Dataset START

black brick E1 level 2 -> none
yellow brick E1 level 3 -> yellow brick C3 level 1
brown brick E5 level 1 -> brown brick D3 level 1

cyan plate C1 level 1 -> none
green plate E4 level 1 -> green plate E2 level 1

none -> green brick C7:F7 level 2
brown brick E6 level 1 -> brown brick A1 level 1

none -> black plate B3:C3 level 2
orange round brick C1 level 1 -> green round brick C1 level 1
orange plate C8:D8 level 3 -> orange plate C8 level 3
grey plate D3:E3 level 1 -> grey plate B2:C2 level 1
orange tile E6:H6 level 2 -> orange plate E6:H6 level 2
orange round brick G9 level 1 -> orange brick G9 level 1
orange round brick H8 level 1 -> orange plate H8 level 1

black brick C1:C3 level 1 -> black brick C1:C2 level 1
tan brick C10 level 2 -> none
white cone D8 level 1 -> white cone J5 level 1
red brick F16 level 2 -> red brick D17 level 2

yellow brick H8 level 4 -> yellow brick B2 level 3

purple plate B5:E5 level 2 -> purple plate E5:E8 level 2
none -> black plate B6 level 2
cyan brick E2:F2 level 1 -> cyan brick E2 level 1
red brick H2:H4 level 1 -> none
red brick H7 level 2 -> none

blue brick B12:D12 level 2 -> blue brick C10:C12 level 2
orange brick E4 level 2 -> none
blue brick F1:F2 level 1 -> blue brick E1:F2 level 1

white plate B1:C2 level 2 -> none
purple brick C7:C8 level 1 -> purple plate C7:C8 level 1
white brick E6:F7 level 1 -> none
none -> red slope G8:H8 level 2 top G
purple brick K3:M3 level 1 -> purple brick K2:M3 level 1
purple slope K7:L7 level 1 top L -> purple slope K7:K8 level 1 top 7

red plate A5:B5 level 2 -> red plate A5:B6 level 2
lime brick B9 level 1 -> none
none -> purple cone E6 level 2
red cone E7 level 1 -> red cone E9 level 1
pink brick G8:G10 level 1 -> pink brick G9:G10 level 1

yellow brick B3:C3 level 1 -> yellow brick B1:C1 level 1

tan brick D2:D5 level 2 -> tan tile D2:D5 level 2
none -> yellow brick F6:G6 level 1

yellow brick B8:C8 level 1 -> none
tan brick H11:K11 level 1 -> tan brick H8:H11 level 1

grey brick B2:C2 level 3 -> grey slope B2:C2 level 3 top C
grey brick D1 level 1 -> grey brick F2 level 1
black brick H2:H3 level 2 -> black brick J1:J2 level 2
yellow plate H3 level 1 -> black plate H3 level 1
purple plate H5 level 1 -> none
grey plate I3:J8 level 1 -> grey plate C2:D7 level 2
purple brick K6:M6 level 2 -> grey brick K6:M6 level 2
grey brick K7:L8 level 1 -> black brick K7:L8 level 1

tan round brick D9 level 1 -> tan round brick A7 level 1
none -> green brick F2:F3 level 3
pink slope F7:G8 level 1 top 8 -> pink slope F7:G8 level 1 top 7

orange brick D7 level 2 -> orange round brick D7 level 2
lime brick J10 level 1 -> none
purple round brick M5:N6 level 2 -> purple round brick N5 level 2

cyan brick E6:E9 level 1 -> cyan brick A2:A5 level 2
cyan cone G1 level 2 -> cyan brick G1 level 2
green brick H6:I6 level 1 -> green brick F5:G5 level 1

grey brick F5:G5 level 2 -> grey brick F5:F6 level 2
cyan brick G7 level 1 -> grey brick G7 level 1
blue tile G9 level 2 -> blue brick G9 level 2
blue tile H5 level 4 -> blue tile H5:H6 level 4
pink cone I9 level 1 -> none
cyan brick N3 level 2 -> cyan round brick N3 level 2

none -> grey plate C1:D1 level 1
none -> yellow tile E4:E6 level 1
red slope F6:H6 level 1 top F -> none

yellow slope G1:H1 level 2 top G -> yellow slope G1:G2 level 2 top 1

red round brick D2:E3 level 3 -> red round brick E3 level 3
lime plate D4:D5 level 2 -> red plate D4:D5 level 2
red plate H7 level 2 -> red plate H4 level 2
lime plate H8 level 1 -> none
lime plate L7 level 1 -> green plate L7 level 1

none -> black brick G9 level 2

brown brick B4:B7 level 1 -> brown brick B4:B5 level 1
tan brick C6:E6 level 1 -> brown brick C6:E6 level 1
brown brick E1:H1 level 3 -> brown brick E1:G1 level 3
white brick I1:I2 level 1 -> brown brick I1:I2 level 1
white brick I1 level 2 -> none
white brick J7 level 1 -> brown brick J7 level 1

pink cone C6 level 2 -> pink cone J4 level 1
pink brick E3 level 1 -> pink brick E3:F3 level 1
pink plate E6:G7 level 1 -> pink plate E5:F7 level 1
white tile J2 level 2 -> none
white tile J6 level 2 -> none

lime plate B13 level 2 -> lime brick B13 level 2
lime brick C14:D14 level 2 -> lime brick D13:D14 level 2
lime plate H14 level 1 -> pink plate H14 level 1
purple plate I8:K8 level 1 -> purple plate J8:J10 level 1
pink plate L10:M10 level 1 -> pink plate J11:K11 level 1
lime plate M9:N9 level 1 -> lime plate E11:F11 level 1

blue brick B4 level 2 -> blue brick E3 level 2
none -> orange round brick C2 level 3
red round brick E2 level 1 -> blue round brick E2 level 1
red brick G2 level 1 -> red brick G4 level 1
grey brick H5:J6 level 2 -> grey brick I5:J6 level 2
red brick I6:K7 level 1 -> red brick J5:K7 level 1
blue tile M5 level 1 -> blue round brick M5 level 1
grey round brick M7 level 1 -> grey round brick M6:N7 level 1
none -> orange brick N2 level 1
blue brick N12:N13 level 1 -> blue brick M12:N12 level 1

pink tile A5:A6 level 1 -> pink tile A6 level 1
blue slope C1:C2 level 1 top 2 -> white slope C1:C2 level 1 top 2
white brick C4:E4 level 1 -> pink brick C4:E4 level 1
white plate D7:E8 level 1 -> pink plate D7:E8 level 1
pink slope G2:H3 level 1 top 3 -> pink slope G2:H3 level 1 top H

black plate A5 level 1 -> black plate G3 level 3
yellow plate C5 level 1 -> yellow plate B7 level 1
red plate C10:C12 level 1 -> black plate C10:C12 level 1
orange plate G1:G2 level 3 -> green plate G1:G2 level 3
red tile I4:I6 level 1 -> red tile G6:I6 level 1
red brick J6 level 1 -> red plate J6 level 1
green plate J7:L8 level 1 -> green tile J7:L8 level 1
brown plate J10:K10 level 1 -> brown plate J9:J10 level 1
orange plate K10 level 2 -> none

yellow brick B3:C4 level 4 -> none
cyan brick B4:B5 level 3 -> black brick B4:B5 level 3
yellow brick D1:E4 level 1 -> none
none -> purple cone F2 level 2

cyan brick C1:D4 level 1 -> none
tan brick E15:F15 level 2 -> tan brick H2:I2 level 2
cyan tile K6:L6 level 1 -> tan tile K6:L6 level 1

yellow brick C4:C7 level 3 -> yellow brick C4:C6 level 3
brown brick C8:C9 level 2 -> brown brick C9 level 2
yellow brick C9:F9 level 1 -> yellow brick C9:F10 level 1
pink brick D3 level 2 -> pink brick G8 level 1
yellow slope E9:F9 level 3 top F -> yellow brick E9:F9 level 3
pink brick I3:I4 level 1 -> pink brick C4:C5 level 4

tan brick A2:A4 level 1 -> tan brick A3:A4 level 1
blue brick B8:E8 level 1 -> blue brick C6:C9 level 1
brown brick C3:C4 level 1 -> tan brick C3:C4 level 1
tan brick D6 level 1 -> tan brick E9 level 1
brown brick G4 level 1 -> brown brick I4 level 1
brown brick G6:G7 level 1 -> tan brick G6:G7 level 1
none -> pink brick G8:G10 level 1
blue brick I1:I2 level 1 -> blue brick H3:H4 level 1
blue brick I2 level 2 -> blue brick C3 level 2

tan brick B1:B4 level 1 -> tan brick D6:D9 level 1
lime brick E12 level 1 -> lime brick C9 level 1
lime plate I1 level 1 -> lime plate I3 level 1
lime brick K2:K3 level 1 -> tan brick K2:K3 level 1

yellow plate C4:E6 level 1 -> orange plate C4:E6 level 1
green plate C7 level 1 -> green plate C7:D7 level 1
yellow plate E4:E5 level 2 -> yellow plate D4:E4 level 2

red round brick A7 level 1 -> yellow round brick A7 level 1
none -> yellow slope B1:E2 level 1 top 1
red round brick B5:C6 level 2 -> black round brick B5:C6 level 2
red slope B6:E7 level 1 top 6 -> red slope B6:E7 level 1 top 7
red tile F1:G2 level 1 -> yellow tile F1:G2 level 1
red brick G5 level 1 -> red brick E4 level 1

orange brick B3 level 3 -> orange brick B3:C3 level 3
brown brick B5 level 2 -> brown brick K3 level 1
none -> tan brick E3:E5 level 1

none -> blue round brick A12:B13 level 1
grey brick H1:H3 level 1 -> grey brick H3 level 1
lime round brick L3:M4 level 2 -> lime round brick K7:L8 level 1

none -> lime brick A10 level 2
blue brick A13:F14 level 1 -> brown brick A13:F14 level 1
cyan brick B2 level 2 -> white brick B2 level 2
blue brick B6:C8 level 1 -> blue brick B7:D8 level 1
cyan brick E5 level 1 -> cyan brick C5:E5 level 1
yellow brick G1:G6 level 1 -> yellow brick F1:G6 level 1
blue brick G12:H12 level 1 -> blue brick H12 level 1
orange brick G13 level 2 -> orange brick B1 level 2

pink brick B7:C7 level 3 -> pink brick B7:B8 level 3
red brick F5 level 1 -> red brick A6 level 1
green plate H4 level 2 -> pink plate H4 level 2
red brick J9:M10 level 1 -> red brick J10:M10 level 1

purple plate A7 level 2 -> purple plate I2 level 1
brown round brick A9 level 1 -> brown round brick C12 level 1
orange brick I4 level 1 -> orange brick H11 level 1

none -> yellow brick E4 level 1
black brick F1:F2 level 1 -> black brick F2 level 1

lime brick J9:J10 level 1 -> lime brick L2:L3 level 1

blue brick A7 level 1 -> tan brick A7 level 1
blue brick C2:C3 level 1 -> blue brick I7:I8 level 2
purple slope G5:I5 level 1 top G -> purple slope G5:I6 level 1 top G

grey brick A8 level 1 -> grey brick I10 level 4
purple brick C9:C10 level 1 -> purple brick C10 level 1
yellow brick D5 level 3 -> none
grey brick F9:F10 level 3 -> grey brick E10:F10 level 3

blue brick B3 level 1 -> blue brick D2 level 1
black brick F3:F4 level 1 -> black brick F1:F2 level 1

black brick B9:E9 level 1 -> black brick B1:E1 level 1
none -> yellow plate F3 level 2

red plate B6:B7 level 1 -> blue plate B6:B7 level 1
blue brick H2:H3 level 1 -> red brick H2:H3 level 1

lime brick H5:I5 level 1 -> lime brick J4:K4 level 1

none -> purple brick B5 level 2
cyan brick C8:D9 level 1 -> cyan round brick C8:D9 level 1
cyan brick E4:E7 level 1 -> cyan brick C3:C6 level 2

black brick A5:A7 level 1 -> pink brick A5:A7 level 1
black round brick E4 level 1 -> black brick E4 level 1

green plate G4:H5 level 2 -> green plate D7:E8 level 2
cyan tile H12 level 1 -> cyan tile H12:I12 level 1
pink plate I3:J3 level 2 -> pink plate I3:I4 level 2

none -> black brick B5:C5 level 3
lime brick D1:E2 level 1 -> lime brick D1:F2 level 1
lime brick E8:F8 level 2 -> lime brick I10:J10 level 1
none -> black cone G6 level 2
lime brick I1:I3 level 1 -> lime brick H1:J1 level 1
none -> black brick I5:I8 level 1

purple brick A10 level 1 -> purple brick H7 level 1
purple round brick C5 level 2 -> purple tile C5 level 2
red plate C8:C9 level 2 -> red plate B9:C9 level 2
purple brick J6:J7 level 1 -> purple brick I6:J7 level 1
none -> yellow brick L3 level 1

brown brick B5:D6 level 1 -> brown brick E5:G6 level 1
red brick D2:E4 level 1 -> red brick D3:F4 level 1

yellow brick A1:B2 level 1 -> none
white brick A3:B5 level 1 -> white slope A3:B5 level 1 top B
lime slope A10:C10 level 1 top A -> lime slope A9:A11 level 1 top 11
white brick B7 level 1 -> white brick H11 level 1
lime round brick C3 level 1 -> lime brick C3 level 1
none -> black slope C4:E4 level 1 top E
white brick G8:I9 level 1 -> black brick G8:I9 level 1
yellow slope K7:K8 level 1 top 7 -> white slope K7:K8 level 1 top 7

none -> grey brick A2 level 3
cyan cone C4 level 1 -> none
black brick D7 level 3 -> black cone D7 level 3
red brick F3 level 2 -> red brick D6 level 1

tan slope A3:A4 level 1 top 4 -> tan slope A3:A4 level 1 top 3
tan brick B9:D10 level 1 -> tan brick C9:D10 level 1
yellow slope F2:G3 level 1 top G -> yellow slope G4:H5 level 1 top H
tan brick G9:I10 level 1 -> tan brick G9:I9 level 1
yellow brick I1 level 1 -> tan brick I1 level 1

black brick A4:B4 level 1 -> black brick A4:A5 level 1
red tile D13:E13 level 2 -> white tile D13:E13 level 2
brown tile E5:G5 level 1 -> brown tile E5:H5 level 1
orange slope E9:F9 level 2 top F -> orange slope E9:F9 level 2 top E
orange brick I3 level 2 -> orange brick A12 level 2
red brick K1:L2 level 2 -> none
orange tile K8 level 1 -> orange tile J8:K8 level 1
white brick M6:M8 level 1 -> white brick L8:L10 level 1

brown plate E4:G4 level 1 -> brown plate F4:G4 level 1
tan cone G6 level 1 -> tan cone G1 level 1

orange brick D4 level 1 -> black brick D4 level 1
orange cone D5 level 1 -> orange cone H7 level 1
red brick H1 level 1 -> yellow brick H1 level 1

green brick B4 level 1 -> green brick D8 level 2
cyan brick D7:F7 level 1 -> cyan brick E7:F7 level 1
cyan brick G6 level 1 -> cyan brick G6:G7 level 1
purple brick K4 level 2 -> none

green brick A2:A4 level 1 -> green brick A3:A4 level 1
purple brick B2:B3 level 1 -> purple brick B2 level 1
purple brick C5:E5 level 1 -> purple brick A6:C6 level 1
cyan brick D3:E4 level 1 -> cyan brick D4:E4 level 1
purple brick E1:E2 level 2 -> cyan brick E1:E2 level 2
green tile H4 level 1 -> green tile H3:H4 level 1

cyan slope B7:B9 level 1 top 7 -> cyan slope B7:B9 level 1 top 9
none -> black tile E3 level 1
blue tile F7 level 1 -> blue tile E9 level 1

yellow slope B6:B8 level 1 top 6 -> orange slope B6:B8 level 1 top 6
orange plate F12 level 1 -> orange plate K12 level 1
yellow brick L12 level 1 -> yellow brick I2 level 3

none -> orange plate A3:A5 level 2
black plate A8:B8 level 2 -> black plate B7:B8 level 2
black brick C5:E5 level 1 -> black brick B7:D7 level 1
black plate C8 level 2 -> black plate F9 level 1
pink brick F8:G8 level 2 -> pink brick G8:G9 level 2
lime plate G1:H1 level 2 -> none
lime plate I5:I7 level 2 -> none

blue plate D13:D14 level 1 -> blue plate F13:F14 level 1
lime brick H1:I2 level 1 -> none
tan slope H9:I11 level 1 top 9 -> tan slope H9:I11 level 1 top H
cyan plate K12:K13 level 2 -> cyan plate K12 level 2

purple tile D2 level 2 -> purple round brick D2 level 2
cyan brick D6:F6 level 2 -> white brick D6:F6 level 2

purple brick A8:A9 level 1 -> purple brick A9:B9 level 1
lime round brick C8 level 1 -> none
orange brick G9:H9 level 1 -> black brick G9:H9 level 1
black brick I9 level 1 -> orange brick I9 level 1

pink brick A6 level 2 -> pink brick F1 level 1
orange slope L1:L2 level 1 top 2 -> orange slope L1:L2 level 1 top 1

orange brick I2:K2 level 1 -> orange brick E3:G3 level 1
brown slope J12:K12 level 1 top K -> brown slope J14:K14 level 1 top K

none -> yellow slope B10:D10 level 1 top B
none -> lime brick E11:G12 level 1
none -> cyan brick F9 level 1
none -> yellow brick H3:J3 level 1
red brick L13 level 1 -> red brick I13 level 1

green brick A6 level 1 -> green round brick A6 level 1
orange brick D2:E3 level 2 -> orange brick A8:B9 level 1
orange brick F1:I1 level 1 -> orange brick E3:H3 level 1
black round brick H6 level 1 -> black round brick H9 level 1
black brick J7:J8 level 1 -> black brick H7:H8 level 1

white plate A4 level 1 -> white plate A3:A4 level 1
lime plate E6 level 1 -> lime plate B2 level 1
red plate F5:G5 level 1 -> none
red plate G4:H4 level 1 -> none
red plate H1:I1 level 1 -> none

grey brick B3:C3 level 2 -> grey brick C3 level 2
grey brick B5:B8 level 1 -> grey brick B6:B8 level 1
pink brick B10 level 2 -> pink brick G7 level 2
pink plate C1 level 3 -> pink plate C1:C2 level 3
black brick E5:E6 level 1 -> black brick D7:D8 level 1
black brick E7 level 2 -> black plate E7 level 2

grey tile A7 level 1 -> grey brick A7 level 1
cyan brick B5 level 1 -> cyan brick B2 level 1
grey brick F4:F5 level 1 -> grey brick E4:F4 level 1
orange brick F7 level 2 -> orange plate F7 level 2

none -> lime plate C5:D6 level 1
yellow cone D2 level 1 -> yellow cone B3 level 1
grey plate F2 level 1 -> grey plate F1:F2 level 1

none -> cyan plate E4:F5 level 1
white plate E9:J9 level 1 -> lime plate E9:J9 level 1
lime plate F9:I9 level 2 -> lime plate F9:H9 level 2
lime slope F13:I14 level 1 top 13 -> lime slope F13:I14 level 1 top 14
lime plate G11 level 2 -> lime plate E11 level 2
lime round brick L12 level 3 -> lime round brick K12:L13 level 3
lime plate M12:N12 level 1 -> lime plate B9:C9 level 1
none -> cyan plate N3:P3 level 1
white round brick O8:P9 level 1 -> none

Dataset END

Task instructions:
Copy the entries above exactly, but only from the line holding "pink plate I3:J3" through the line holding "red brick H1", both included.

Response box:
pink plate I3:J3 level 2 -> pink plate I3:I4 level 2

none -> black brick B5:C5 level 3
lime brick D1:E2 level 1 -> lime brick D1:F2 level 1
lime brick E8:F8 level 2 -> lime brick I10:J10 level 1
none -> black cone G6 level 2
lime brick I1:I3 level 1 -> lime brick H1:J1 level 1
none -> black brick I5:I8 level 1

purple brick A10 level 1 -> purple brick H7 level 1
purple round brick C5 level 2 -> purple tile C5 level 2
red plate C8:C9 level 2 -> red plate B9:C9 level 2
purple brick J6:J7 level 1 -> purple brick I6:J7 level 1
none -> yellow brick L3 level 1

brown brick B5:D6 level 1 -> brown brick E5:G6 level 1
red brick D2:E4 level 1 -> red brick D3:F4 level 1

yellow brick A1:B2 level 1 -> none
white brick A3:B5 level 1 -> white slope A3:B5 level 1 top B
lime slope A10:C10 level 1 top A -> lime slope A9:A11 level 1 top 11
white brick B7 level 1 -> white brick H11 level 1
lime round brick C3 level 1 -> lime brick C3 level 1
none -> black slope C4:E4 level 1 top E
white brick G8:I9 level 1 -> black brick G8:I9 level 1
yellow slope K7:K8 level 1 top 7 -> white slope K7:K8 level 1 top 7

none -> grey brick A2 level 3
cyan cone C4 level 1 -> none
black brick D7 level 3 -> black cone D7 level 3
red brick F3 level 2 -> red brick D6 level 1

tan slope A3:A4 level 1 top 4 -> tan slope A3:A4 level 1 top 3
tan brick B9:D10 level 1 -> tan brick C9:D10 level 1
yellow slope F2:G3 level 1 top G -> yellow slope G4:H5 level 1 top H
tan brick G9:I10 level 1 -> tan brick G9:I9 level 1
yellow brick I1 level 1 -> tan brick I1 level 1

black brick A4:B4 level 1 -> black brick A4:A5 level 1
red tile D13:E13 level 2 -> white tile D13:E13 level 2
brown tile E5:G5 level 1 -> brown tile E5:H5 level 1
orange slope E9:F9 level 2 top F -> orange slope E9:F9 level 2 top E
orange brick I3 level 2 -> orange brick A12 level 2
red brick K1:L2 level 2 -> none
orange tile K8 level 1 -> orange tile J8:K8 level 1
white brick M6:M8 level 1 -> white brick L8:L10 level 1

brown plate E4:G4 level 1 -> brown plate F4:G4 level 1
tan cone G6 level 1 -> tan cone G1 level 1

orange brick D4 level 1 -> black brick D4 level 1
orange cone D5 level 1 -> orange cone H7 level 1
red brick H1 level 1 -> yellow brick H1 level 1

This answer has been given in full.